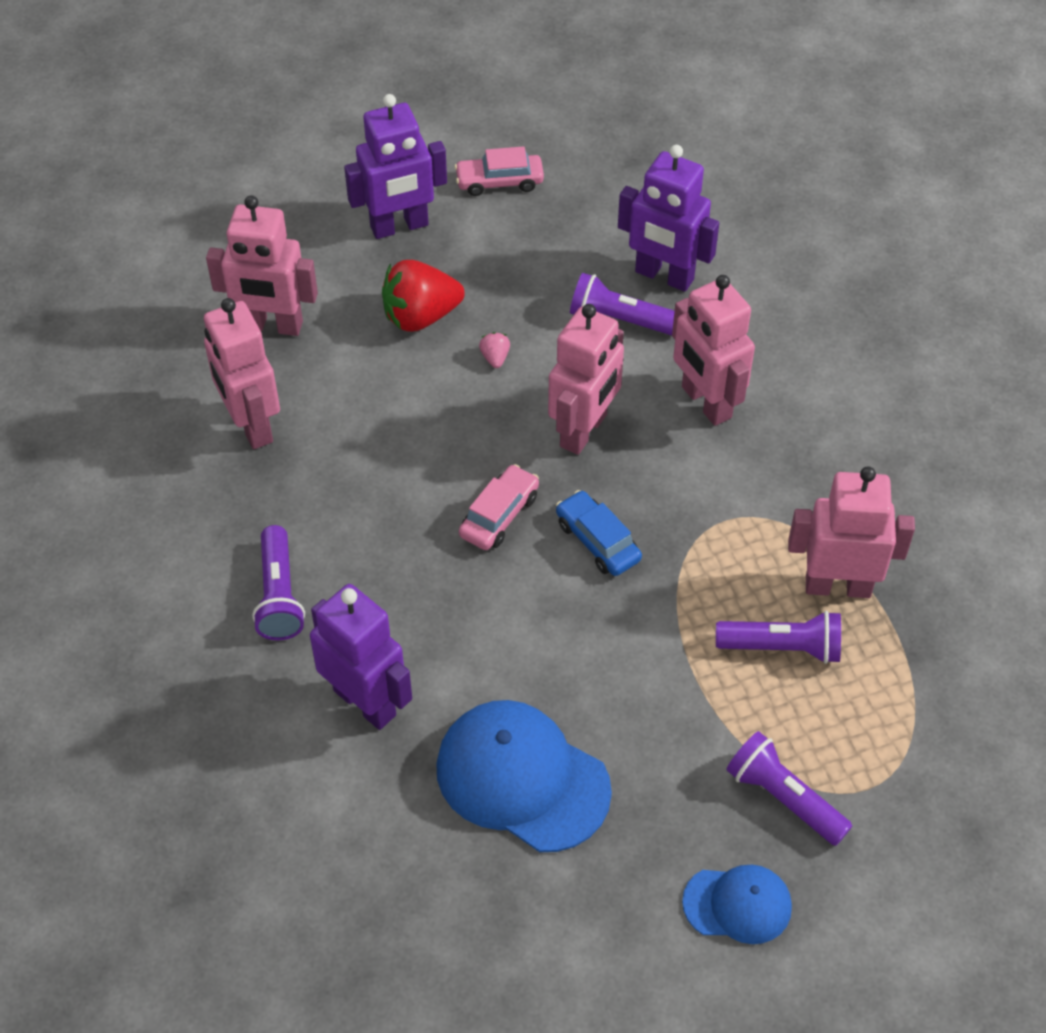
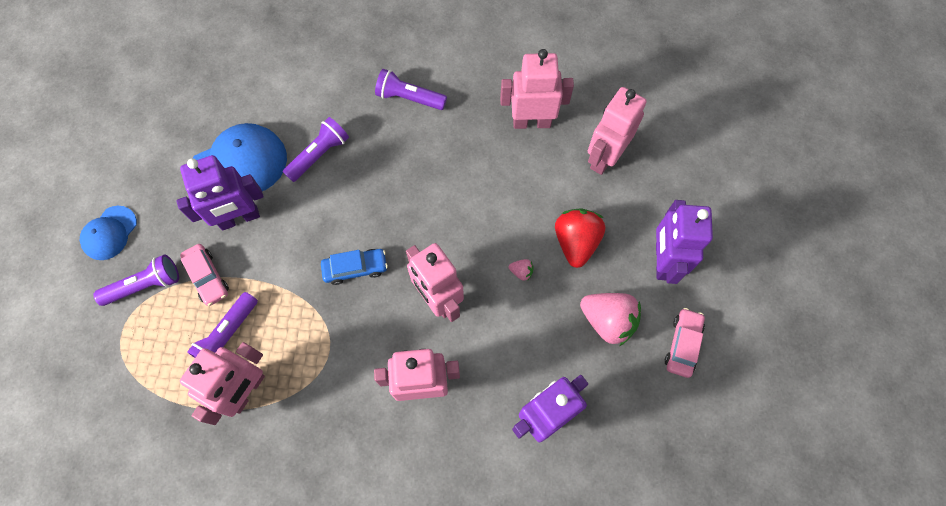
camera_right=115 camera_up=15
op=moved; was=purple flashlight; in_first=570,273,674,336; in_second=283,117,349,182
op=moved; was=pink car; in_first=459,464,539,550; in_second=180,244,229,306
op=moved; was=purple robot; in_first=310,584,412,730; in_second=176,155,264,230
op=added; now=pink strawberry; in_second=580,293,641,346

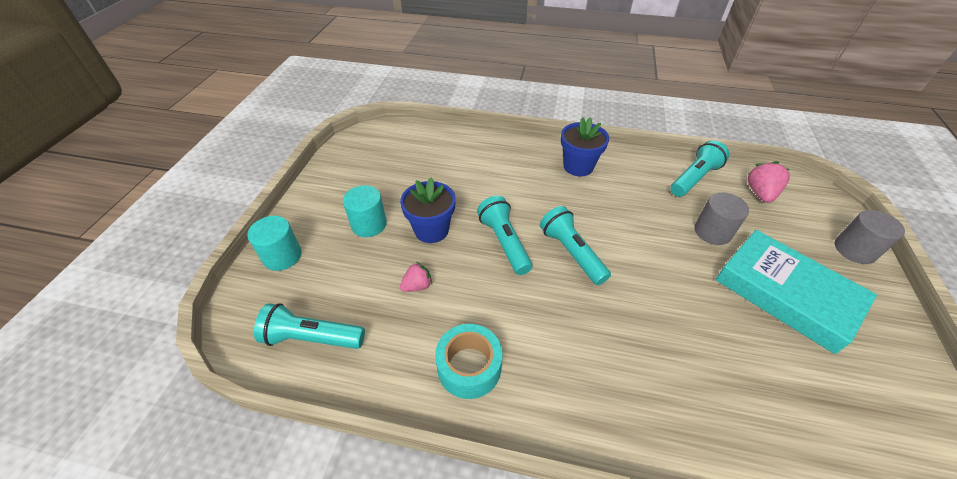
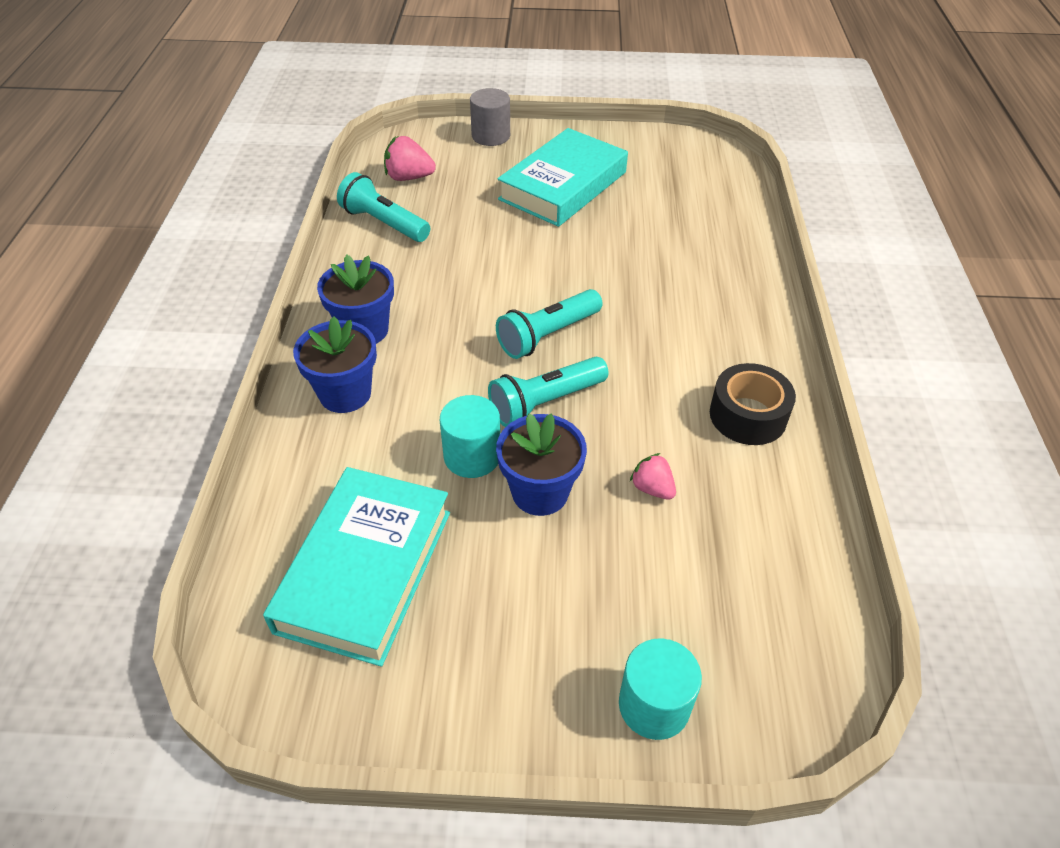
camera_right=-100 camera_up=0
op=moved; was=turquoise cylinder; in_first=343,185,387,237; in_second=440,395,500,478
op=removed; was=grey cylinder; in_first=694,192,749,245
op=removed; was=turquoise flashlight; in_first=254,303,365,349
op=recoloured; was=turquoise tape; now=black tape; in_first=435,324,503,399; in_second=710,363,796,445
op=added; now=blue flower pot; in_second=293,316,377,413
op=added; now=turquoise book; in_second=263,467,450,667

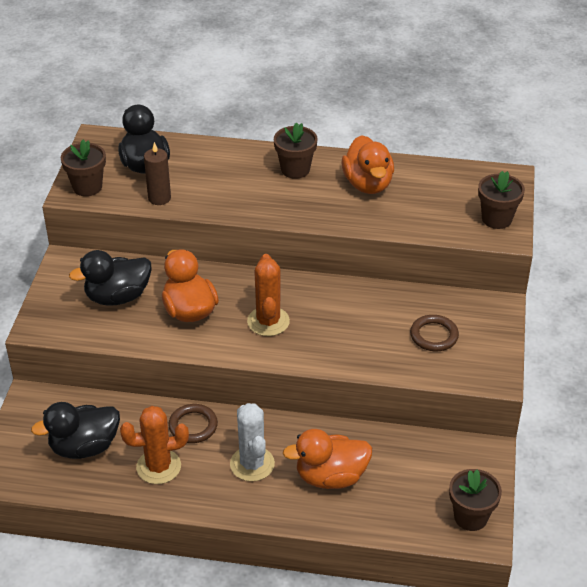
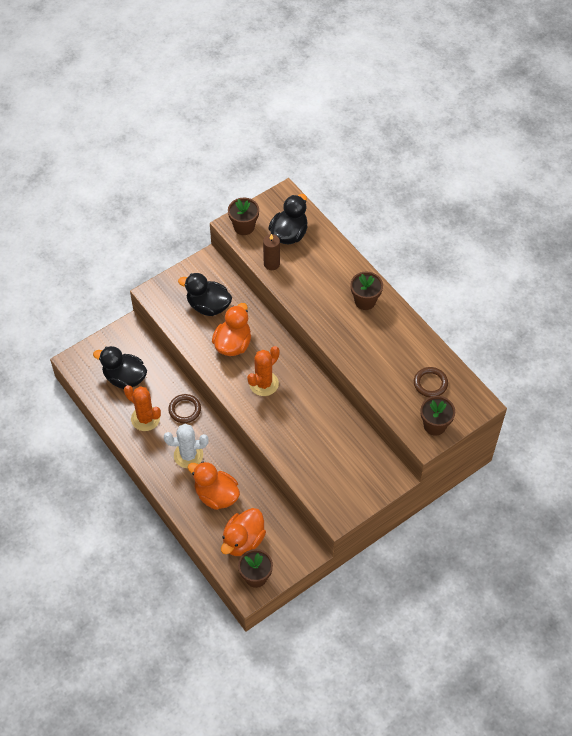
camera_right=45 camera_up=15
op=moved; was=orange duck; in_first=342,135,394,194; in_second=221,508,266,556
op=moved; was=brown ring; in_first=410,315,459,351; in_second=414,367,448,397
op=turned; was=white cactus; in_first=230,403,275,481; in_second=164,424,209,468; clockwise=60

________

Exactly reproduce the lines that run from the first line of the listing above to the line containing "op=removed; was=turquoise flashlight;", including both; omit the pictures.

SOLUTION TO THIS PROBLEM
camera_right=115 camera_up=15
op=moved; was=purple flashlight; in_first=570,273,674,336; in_second=283,117,349,182
op=moved; was=pink car; in_first=459,464,539,550; in_second=180,244,229,306
op=moved; was=purple robot; in_first=310,584,412,730; in_second=176,155,264,230
op=added; now=pink strawberry; in_second=580,293,641,346

camera_right=-100 camera_up=0
op=moved; was=turquoise cylinder; in_first=343,185,387,237; in_second=440,395,500,478
op=removed; was=grey cylinder; in_first=694,192,749,245
op=removed; was=turquoise flashlight; in_first=254,303,365,349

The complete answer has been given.